→ Exercise task
Repeat the entire listing exactly as written.

→ Record set
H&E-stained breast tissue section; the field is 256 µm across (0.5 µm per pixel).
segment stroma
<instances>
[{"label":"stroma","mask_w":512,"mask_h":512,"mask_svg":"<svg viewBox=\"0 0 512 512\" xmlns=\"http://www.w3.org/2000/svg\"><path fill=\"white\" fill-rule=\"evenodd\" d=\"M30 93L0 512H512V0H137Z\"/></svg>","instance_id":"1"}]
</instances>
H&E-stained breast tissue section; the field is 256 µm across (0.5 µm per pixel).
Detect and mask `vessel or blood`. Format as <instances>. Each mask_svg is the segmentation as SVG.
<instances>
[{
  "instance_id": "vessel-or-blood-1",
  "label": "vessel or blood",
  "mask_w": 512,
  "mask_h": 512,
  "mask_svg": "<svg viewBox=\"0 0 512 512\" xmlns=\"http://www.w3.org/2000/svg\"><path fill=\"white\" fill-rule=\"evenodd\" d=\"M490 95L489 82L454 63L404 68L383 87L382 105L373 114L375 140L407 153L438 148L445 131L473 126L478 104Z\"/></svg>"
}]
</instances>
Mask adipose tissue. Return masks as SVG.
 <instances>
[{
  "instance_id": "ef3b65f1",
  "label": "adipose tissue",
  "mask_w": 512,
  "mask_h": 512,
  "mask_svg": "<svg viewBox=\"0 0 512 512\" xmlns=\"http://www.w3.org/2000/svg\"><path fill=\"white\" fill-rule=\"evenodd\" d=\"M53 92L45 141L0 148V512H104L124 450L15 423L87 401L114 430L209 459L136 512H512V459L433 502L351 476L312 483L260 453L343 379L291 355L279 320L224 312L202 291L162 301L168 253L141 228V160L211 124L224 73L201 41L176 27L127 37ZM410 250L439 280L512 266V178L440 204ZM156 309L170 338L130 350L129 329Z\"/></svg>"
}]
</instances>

→ Reply
H&E-stained breast tissue section; the field is 256 µm across (0.5 µm per pixel).
segment stroma
<instances>
[{"label":"stroma","mask_w":512,"mask_h":512,"mask_svg":"<svg viewBox=\"0 0 512 512\" xmlns=\"http://www.w3.org/2000/svg\"><path fill=\"white\" fill-rule=\"evenodd\" d=\"M30 93L0 512H512V0H137Z\"/></svg>","instance_id":"1"}]
</instances>
H&E-stained breast tissue section; the field is 256 µm across (0.5 µm per pixel).
Detect and mask `vessel or blood`. Format as <instances>. Each mask_svg is the segmentation as SVG.
<instances>
[{
  "instance_id": "vessel-or-blood-1",
  "label": "vessel or blood",
  "mask_w": 512,
  "mask_h": 512,
  "mask_svg": "<svg viewBox=\"0 0 512 512\" xmlns=\"http://www.w3.org/2000/svg\"><path fill=\"white\" fill-rule=\"evenodd\" d=\"M490 95L489 82L454 63L404 68L383 87L382 105L373 114L375 140L407 153L438 148L445 131L473 126L478 104Z\"/></svg>"
}]
</instances>
Mask adipose tissue. Return masks as SVG.
 <instances>
[{
  "instance_id": "ef3b65f1",
  "label": "adipose tissue",
  "mask_w": 512,
  "mask_h": 512,
  "mask_svg": "<svg viewBox=\"0 0 512 512\" xmlns=\"http://www.w3.org/2000/svg\"><path fill=\"white\" fill-rule=\"evenodd\" d=\"M53 92L45 141L0 148V512H104L124 450L15 423L87 401L114 430L209 459L136 512H512V459L433 502L351 476L312 483L260 453L343 379L291 355L279 320L224 312L202 291L162 301L168 253L141 228V160L211 124L224 73L201 41L176 27L127 37ZM410 250L439 280L512 266V178L440 204ZM156 309L170 338L130 350L129 329Z\"/></svg>"
}]
</instances>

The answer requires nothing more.